_EXERCISE DESCRIPTION_
Go to the line holding "The purple kopupek" in the entries below and write out exactly every line down to and including the line holding "Where the green".

_DATA FOR THIS TASK_
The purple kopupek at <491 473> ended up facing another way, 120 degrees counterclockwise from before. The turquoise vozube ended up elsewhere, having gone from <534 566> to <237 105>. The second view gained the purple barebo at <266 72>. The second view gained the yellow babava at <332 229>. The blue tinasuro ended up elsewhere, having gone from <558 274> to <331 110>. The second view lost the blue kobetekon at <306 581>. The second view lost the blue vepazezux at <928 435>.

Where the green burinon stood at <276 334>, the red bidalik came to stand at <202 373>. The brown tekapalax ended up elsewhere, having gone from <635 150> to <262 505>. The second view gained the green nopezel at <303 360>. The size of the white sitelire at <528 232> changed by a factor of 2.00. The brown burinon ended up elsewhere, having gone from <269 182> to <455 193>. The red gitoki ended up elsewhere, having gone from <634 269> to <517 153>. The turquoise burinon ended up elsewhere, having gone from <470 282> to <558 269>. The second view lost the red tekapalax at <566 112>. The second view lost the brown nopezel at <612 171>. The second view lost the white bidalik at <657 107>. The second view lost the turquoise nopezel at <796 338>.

==

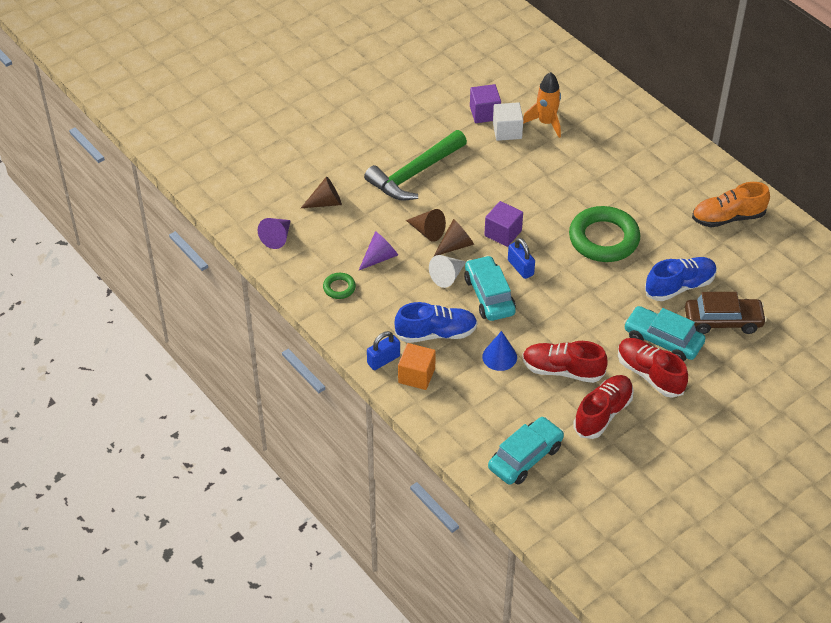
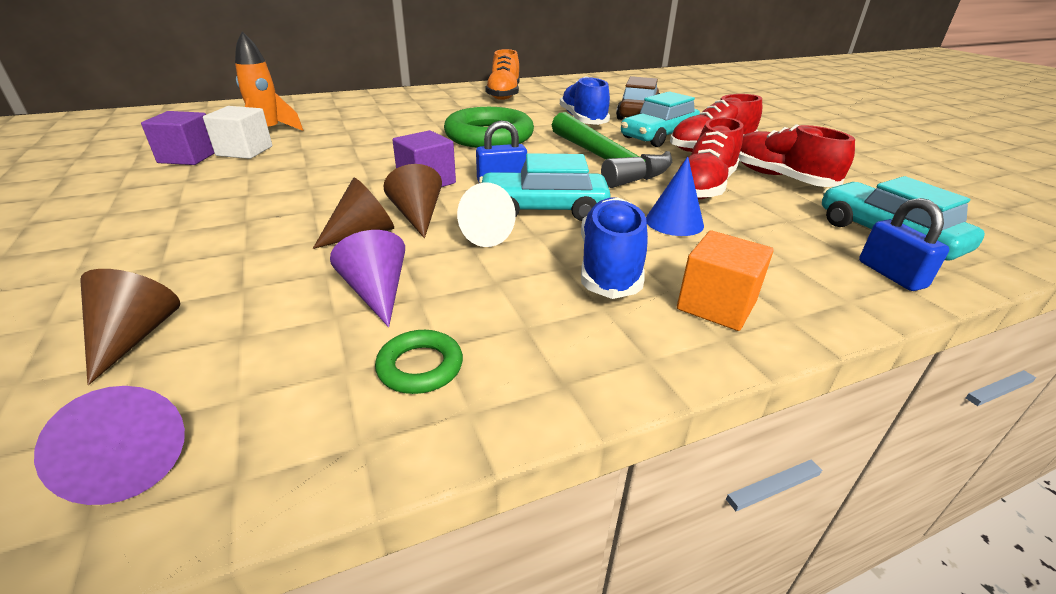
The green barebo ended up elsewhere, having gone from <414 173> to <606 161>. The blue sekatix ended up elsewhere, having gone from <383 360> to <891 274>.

---

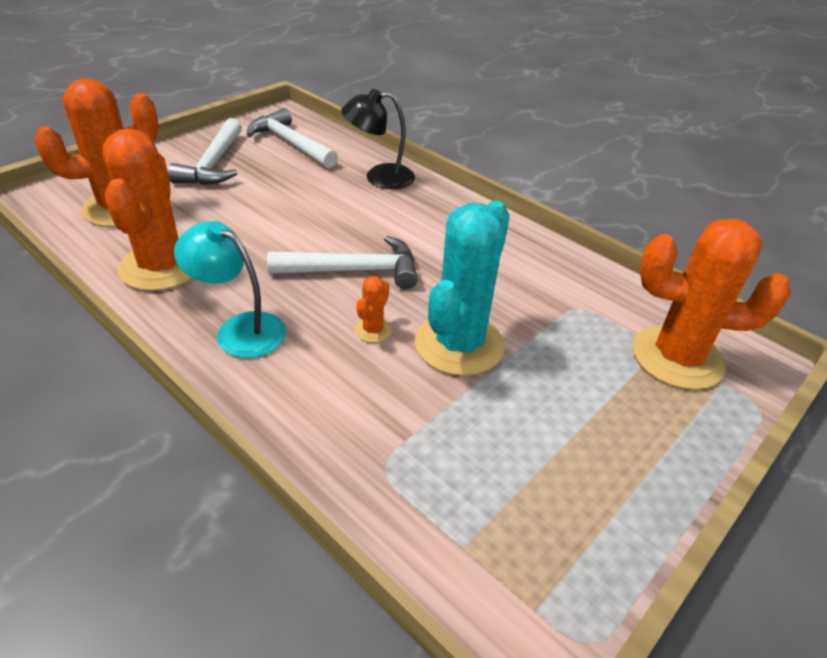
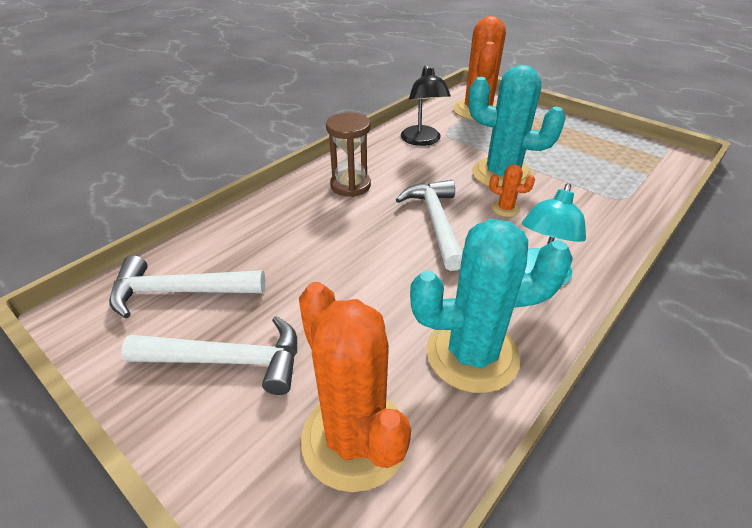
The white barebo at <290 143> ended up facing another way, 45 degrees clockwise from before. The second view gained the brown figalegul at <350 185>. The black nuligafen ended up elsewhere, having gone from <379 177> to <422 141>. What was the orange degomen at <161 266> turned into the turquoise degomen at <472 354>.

_FINISHED EXERCISE_
The purple kopupek at <491 473> ended up facing another way, 120 degrees counterclockwise from before. The turquoise vozube ended up elsewhere, having gone from <534 566> to <237 105>. The second view gained the purple barebo at <266 72>. The second view gained the yellow babava at <332 229>. The blue tinasuro ended up elsewhere, having gone from <558 274> to <331 110>. The second view lost the blue kobetekon at <306 581>. The second view lost the blue vepazezux at <928 435>.

Where the green burinon stood at <276 334>, the red bidalik came to stand at <202 373>. The brown tekapalax ended up elsewhere, having gone from <635 150> to <262 505>. The second view gained the green nopezel at <303 360>. The size of the white sitelire at <528 232> changed by a factor of 2.00. The brown burinon ended up elsewhere, having gone from <269 182> to <455 193>. The red gitoki ended up elsewhere, having gone from <634 269> to <517 153>. The turquoise burinon ended up elsewhere, having gone from <470 282> to <558 269>. The second view lost the red tekapalax at <566 112>. The second view lost the brown nopezel at <612 171>. The second view lost the white bidalik at <657 107>. The second view lost the turquoise nopezel at <796 338>.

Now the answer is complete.